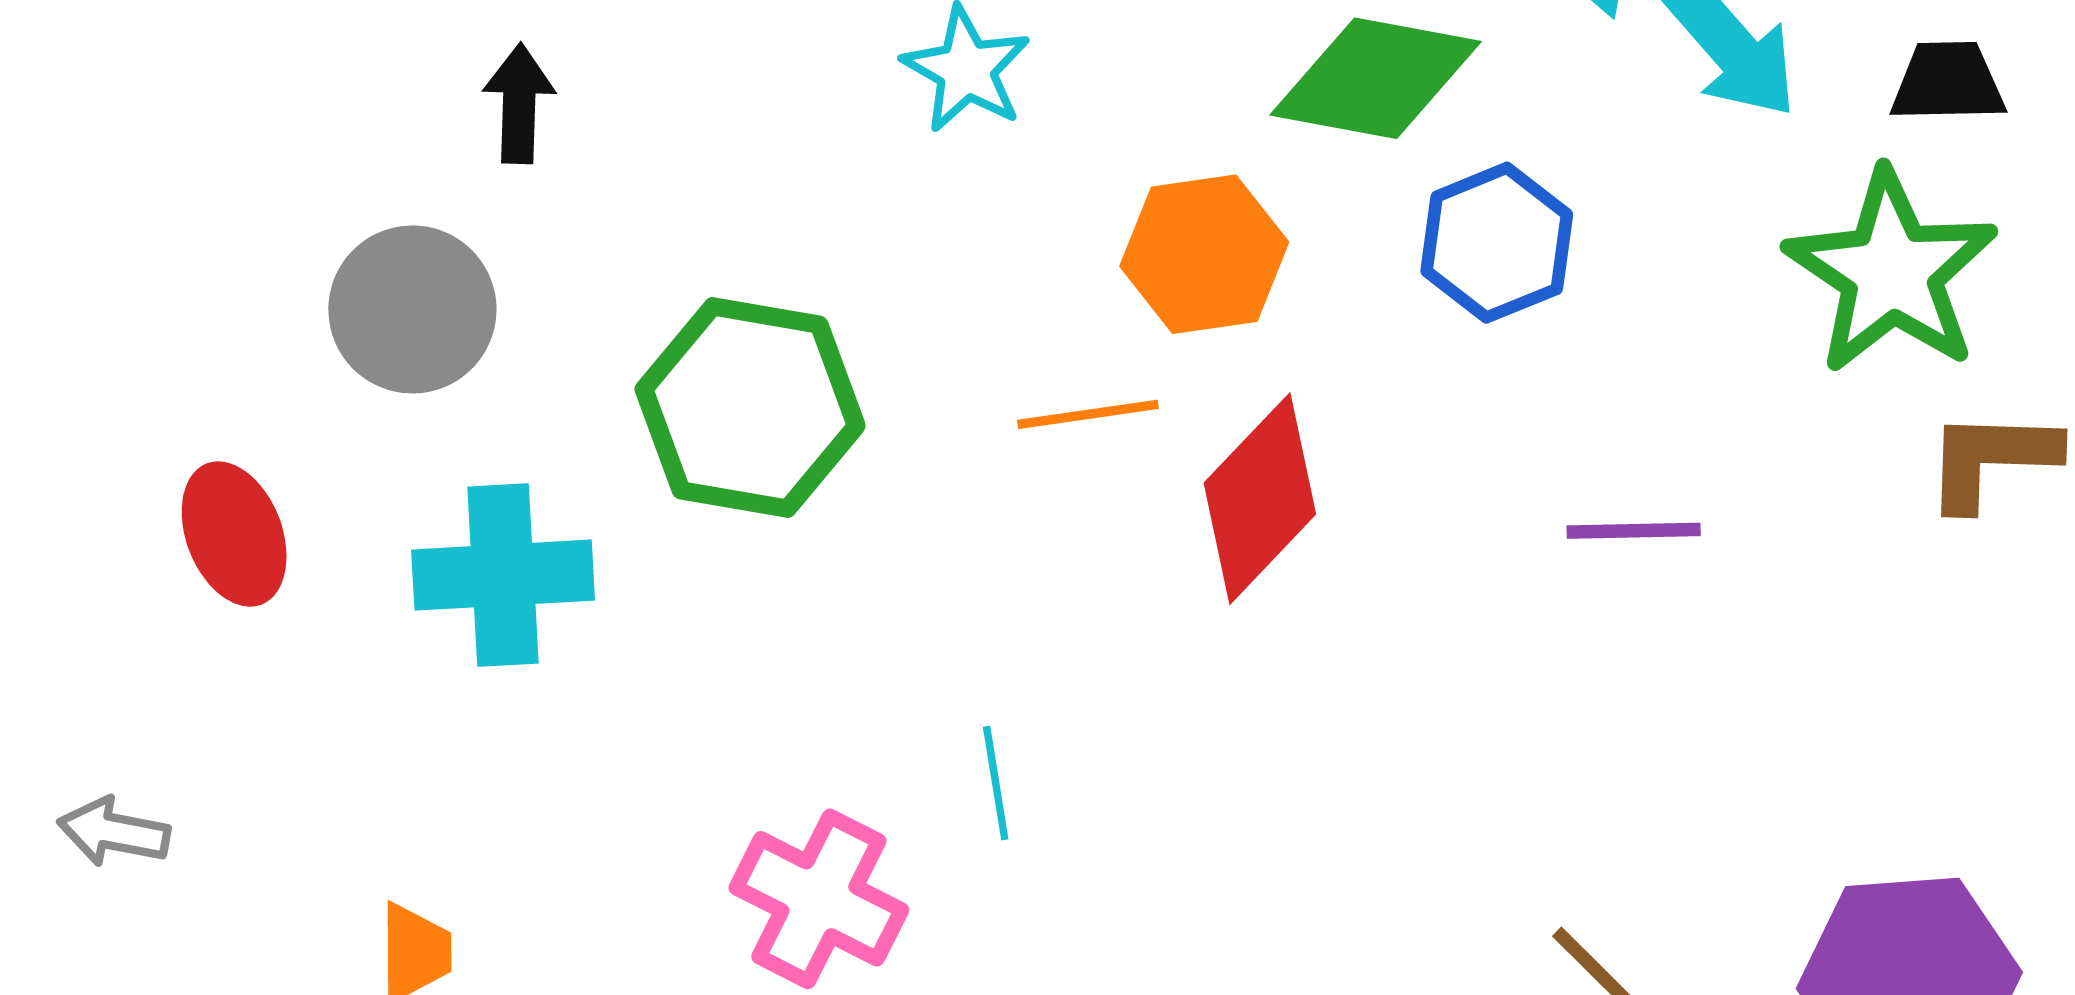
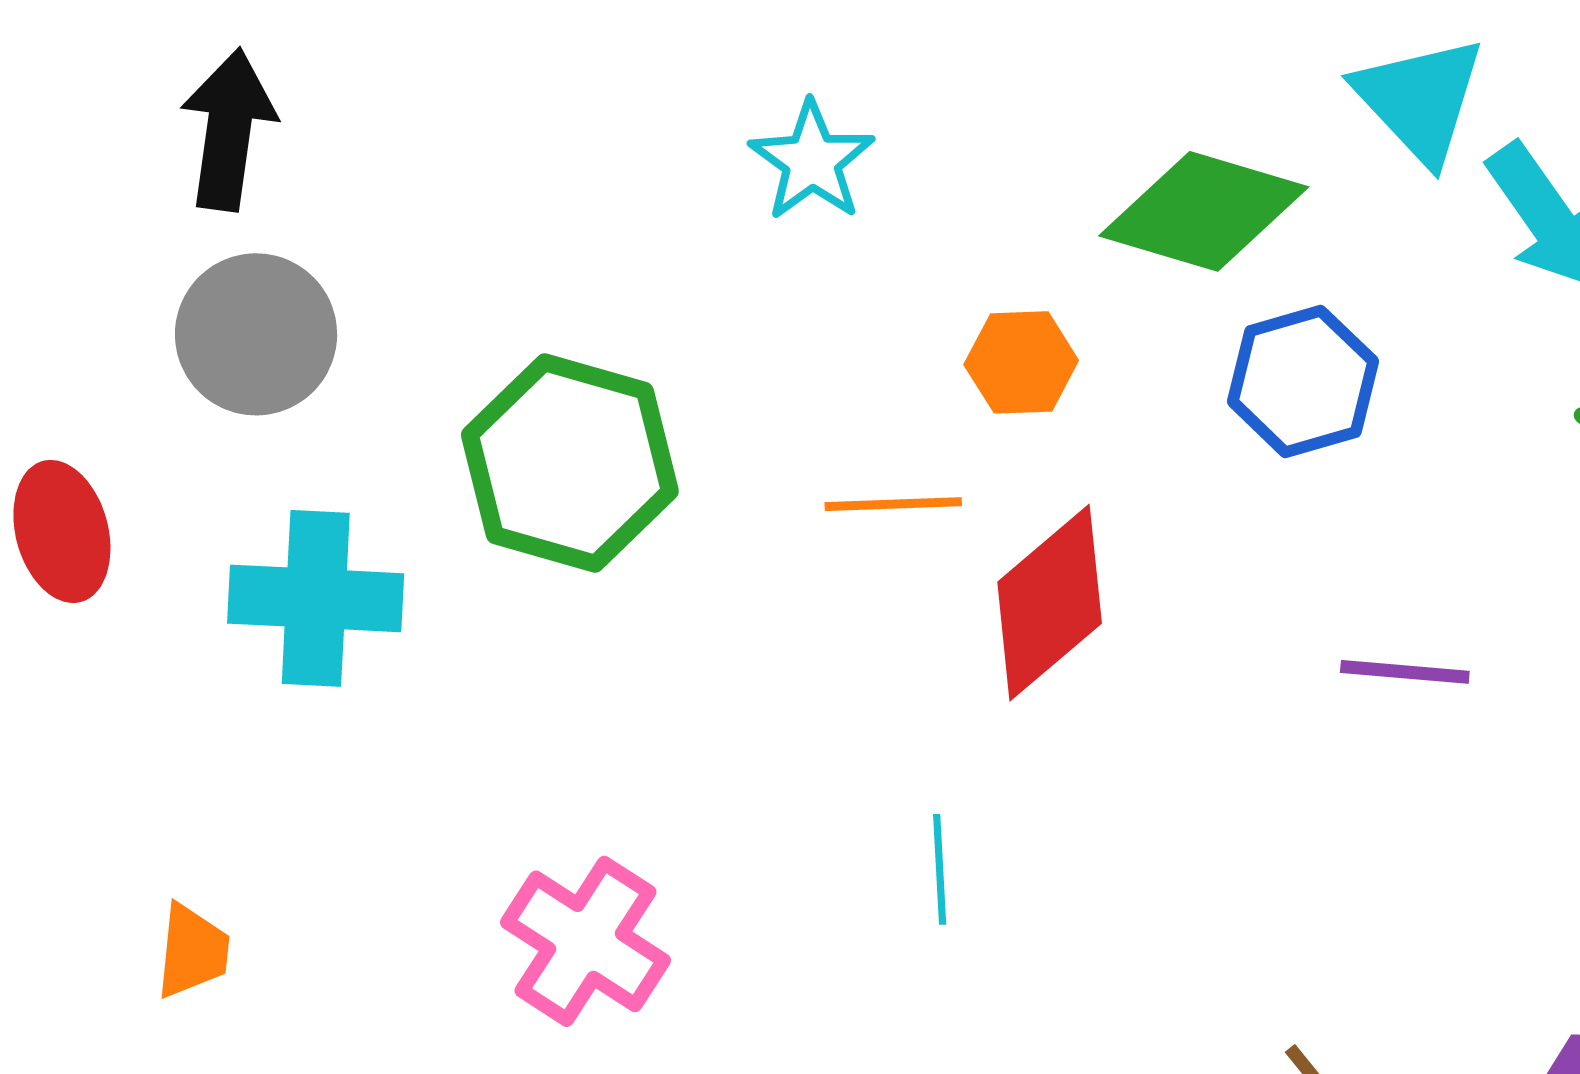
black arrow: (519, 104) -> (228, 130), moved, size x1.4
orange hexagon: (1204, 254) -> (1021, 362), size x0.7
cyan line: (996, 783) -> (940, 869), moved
-----
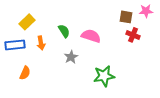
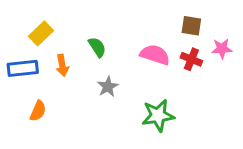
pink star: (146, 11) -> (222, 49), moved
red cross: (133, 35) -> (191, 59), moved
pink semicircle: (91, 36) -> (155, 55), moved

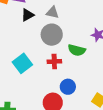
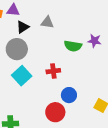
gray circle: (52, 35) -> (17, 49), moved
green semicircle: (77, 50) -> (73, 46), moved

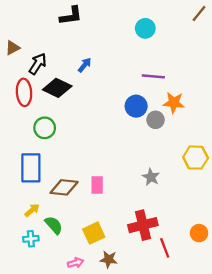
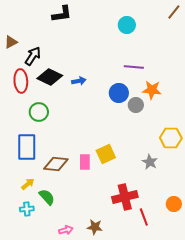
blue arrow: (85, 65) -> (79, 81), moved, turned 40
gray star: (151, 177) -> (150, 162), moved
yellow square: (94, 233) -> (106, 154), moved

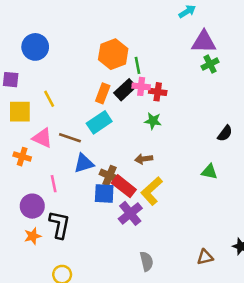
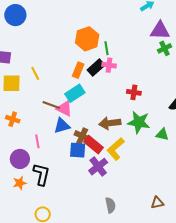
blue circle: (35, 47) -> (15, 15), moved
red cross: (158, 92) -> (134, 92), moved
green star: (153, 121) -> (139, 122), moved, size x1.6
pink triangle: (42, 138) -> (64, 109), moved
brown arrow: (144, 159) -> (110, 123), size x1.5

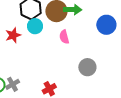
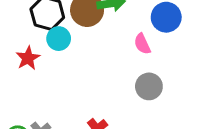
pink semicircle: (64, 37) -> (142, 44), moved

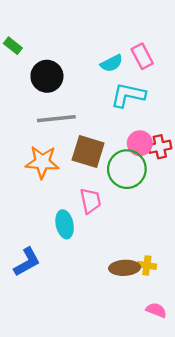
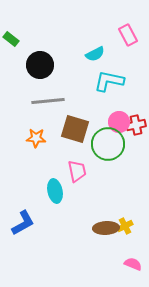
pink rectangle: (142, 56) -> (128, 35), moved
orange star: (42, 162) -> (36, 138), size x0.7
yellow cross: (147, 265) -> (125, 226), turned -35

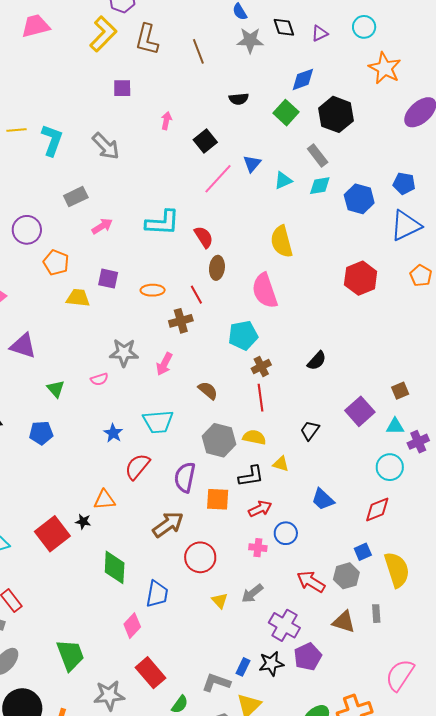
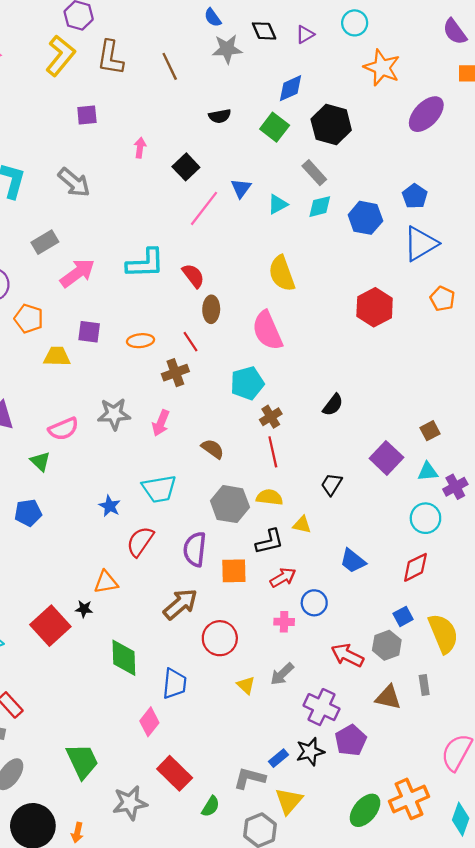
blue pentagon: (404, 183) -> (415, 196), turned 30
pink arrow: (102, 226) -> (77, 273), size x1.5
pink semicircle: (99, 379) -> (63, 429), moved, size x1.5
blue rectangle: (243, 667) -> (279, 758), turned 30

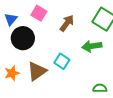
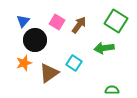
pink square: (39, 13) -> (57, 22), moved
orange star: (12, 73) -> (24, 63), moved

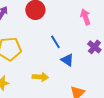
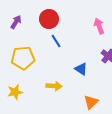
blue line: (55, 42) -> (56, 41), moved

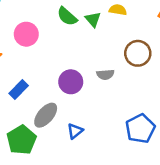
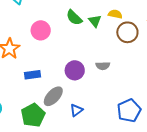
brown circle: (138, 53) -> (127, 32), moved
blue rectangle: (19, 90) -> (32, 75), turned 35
-----
Assigned task: Considering only the material above, set down every line from the one with "black arrow: (519, 104)" to the one with "cyan line: (996, 783) -> (940, 869), moved", inclusive, exactly as written.

Your response:
black arrow: (519, 104) -> (228, 130), moved, size x1.4
orange hexagon: (1204, 254) -> (1021, 362), size x0.7
cyan line: (996, 783) -> (940, 869), moved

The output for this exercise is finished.